Report every line of the data that includes "none".

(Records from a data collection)
------------

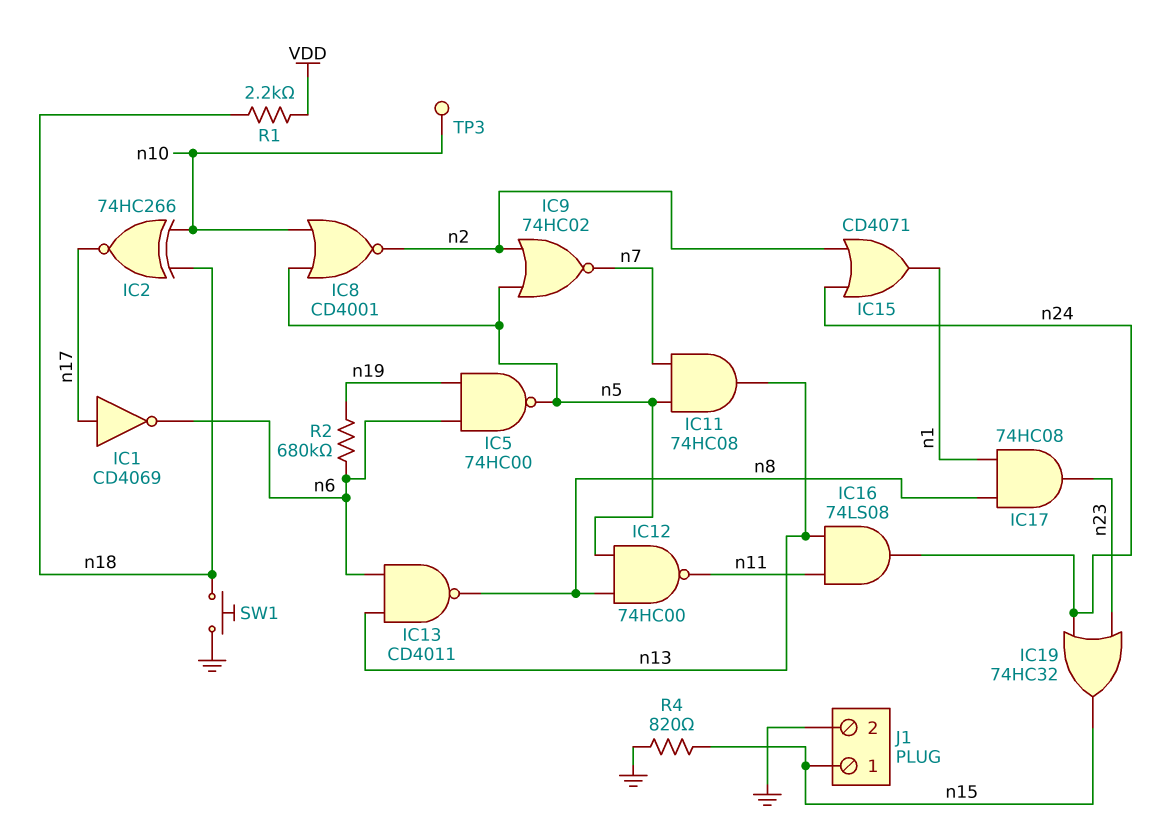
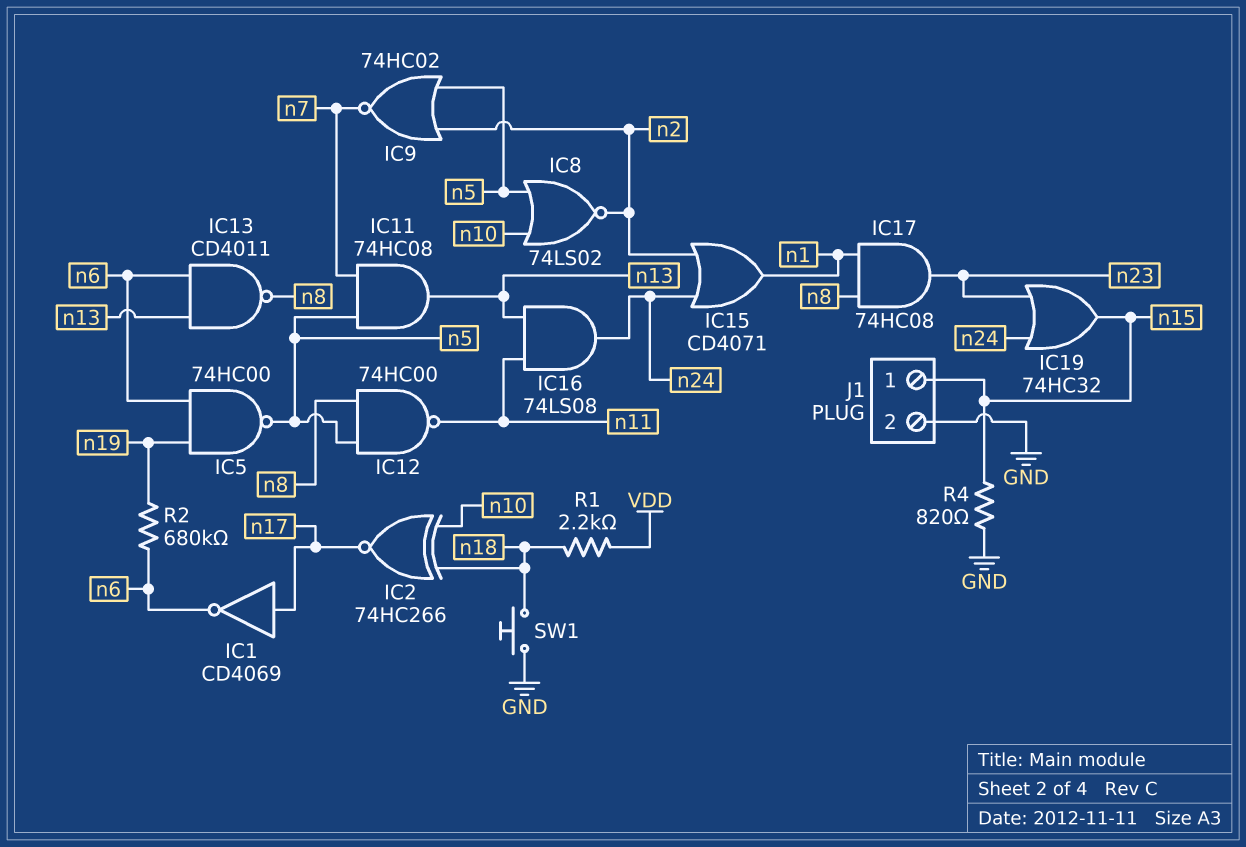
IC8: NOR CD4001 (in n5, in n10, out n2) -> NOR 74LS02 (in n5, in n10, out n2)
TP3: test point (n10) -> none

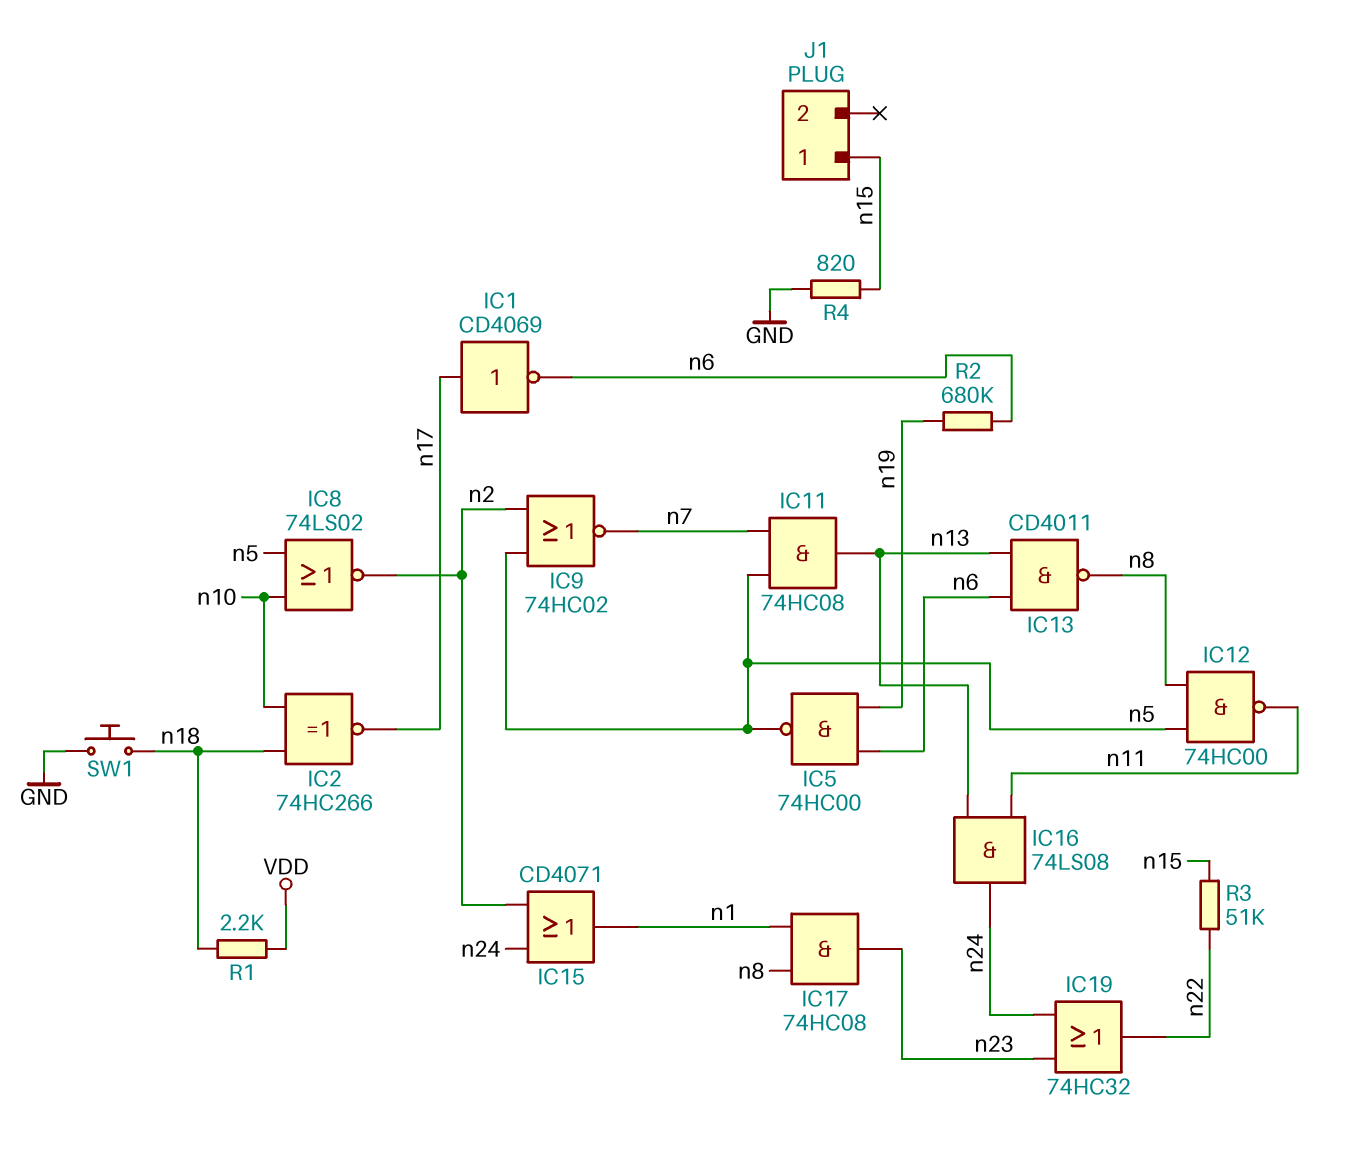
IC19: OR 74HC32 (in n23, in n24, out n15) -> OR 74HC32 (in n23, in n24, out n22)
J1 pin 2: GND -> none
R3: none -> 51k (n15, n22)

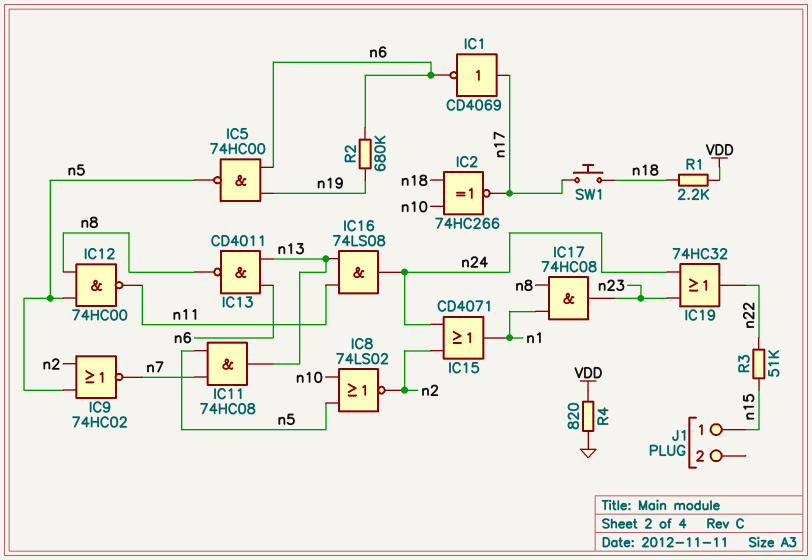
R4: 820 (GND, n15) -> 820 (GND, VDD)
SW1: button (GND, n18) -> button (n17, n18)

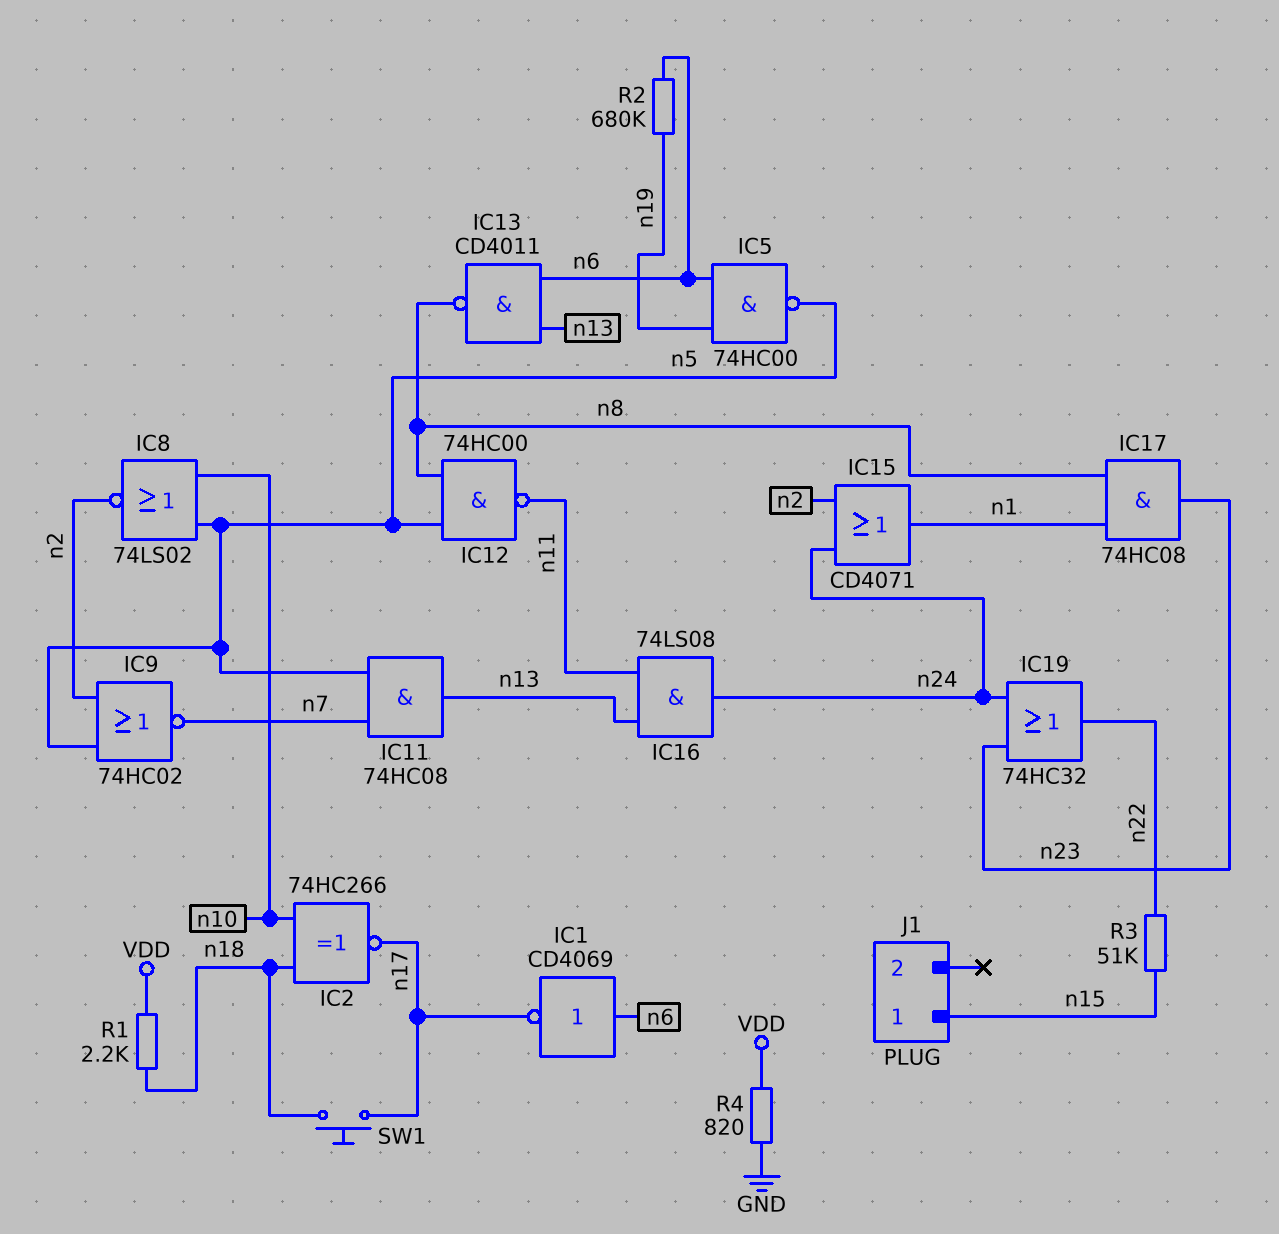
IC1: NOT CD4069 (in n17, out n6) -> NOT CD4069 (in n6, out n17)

------------

RESPONSE AREA:
TP3: test point (n10) -> none
J1 pin 2: GND -> none
R3: none -> 51k (n15, n22)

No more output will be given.